- [Work required] Everything from the line with "(680, 416) = (572, 257): green tree -> none" to the last line of the listing must be retyped exactly, both ends included, with the pictures dropped.

- [Records for the exercise]

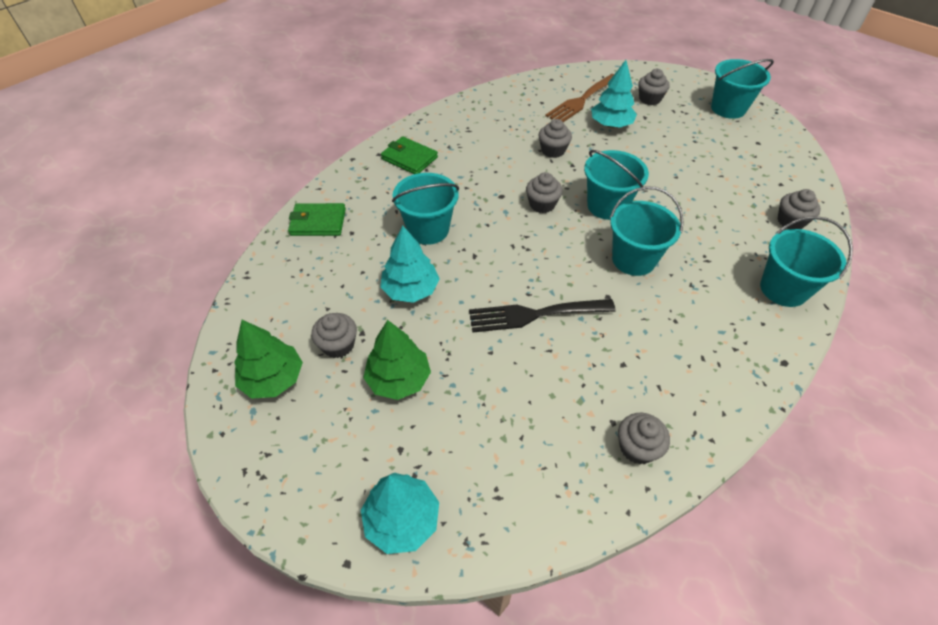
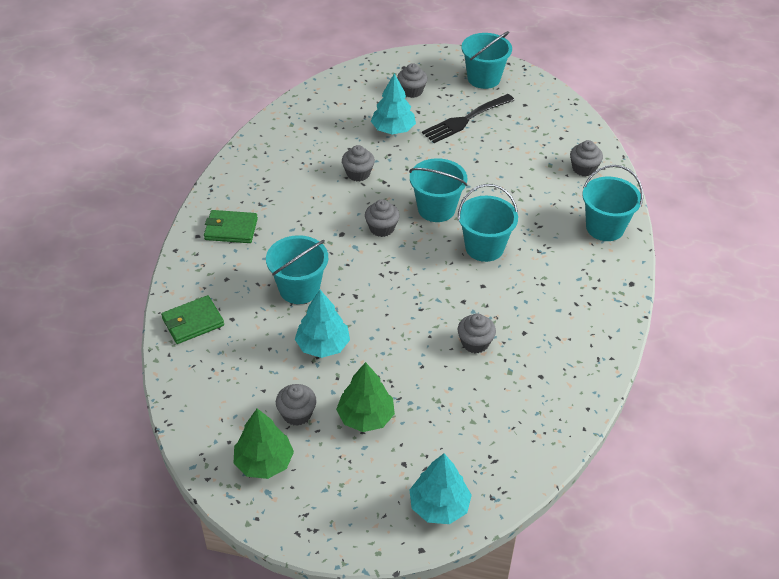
camera: 30 degrees left, 5 degrees down
(534, 315) = (436, 323): black fork -> black fork (465, 120)
(581, 100) = (351, 113): brown fork -> none
(637, 447) = (566, 385): grey cupcake -> grey cupcake (475, 343)

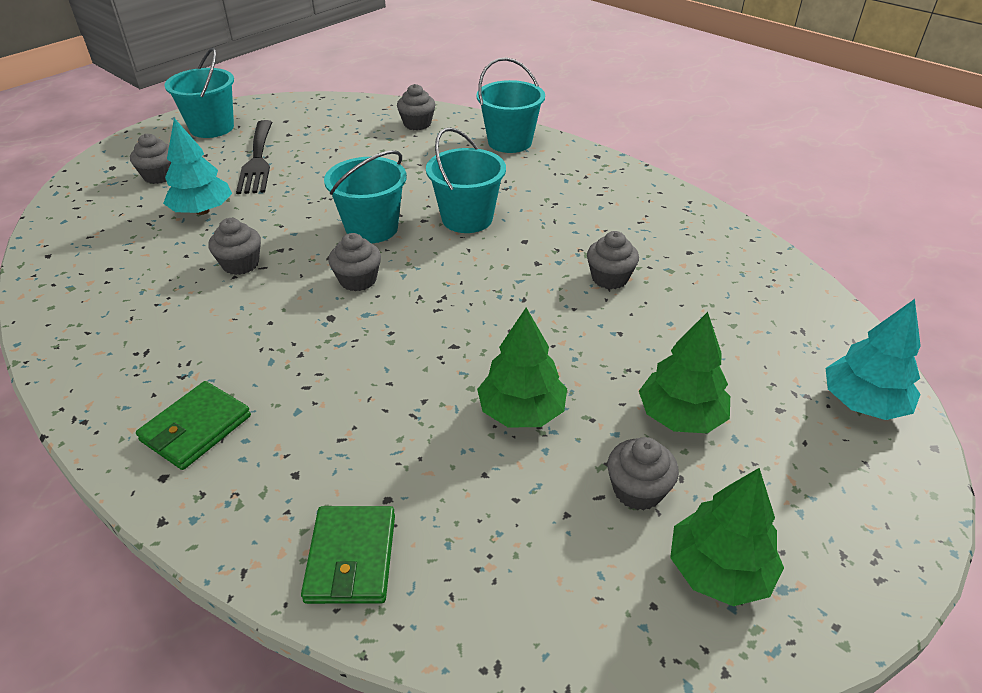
camera: 60 degrees left, 5 degrees down
(299, 289) = (393, 396): turquoise bucket -> none
(323, 345) = (521, 411): turquoise tree -> green tree

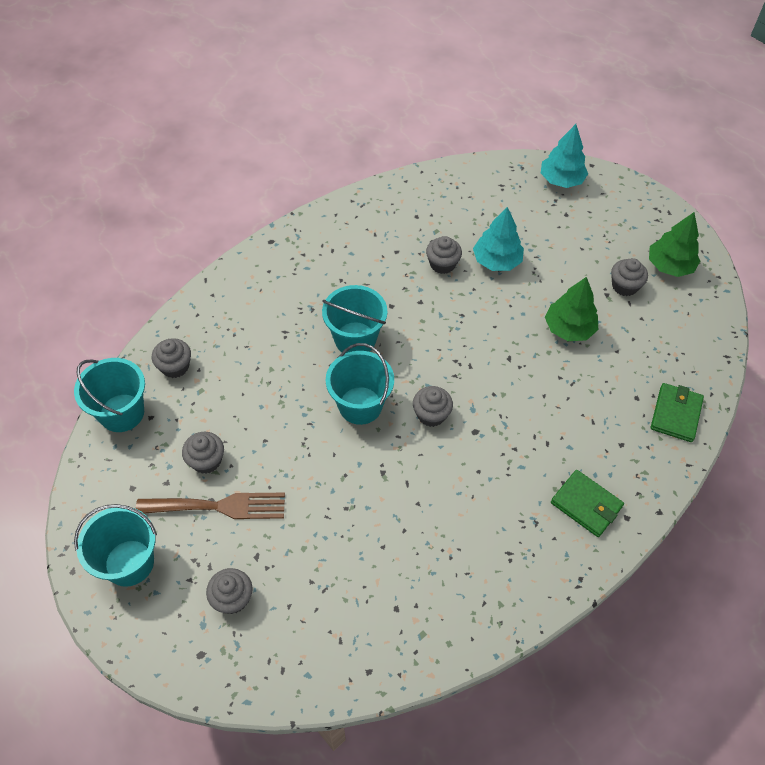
camera: 85 degrees left, 15 degrees up
(202, 211) = (310, 544): turquoise tree -> turquoise tree (496, 261)
(240, 264) = (401, 500): grey cupcake -> grey cupcake (206, 460)
(257, 160) = (219, 506): black fork -> brown fork
(351, 557) = (675, 414): green wallet -> green wallet turned 75 degrees counterclockwise
(509, 142) = (232, 297): turquoise bucket -> turquoise bucket (122, 413)
(680, 416) = (572, 257): green tree -> none

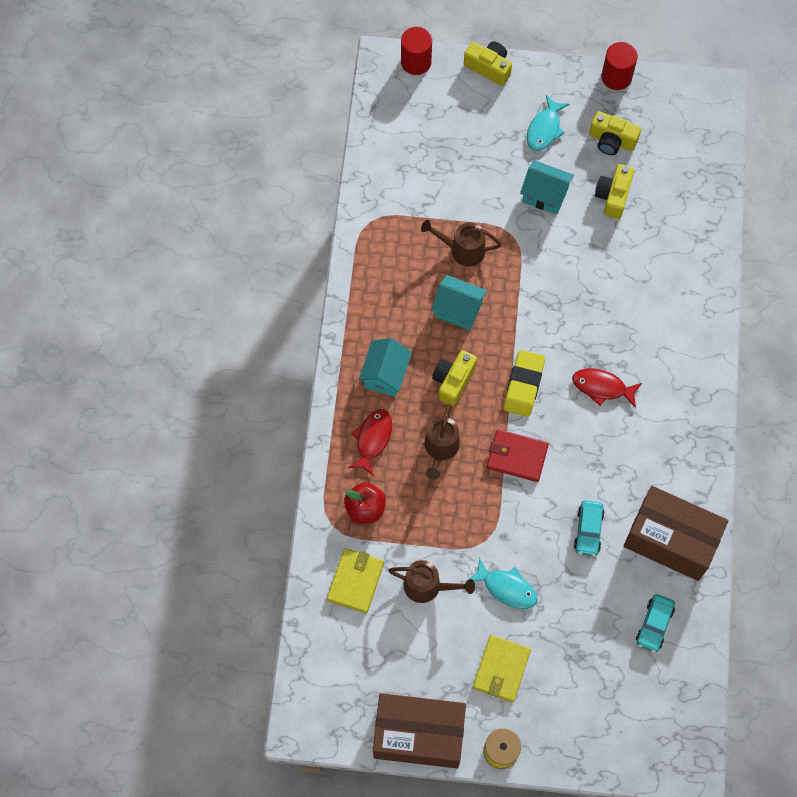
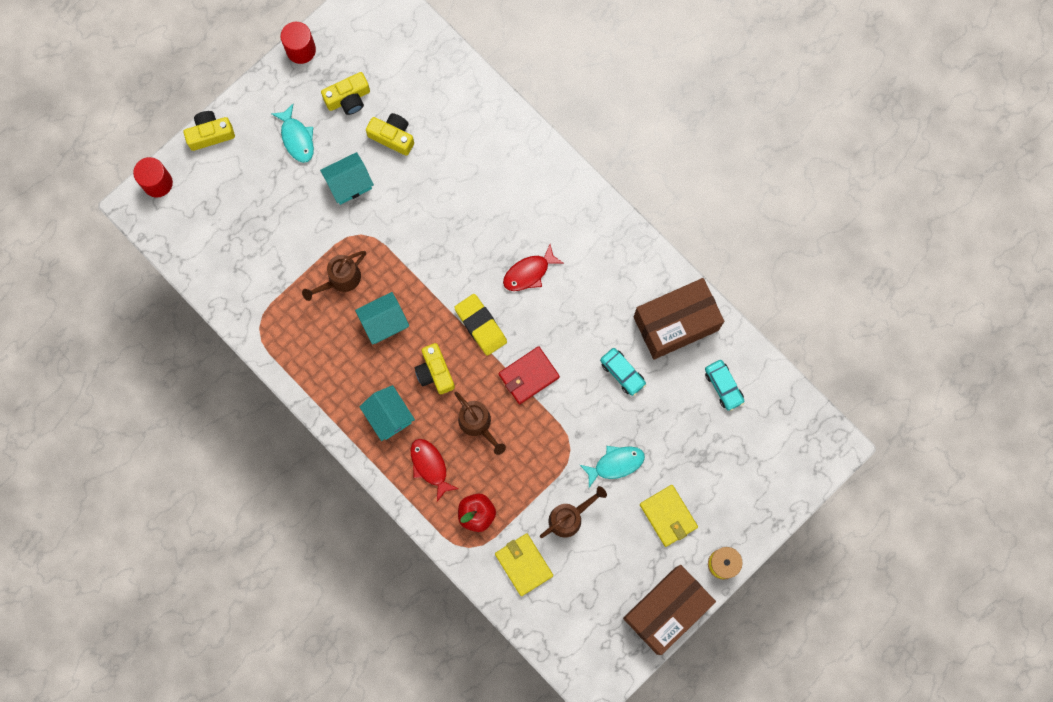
camera: 50 degrees left, 10 degrees up
(613, 196) = (392, 136): yellow camera -> yellow camera turned 150 degrees clockwise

- [Result of this task]
(680, 416) = (572, 257): green tree -> none

camera: 50 degrees left, 10 degrees up
(613, 196) = (392, 136): yellow camera -> yellow camera turned 150 degrees clockwise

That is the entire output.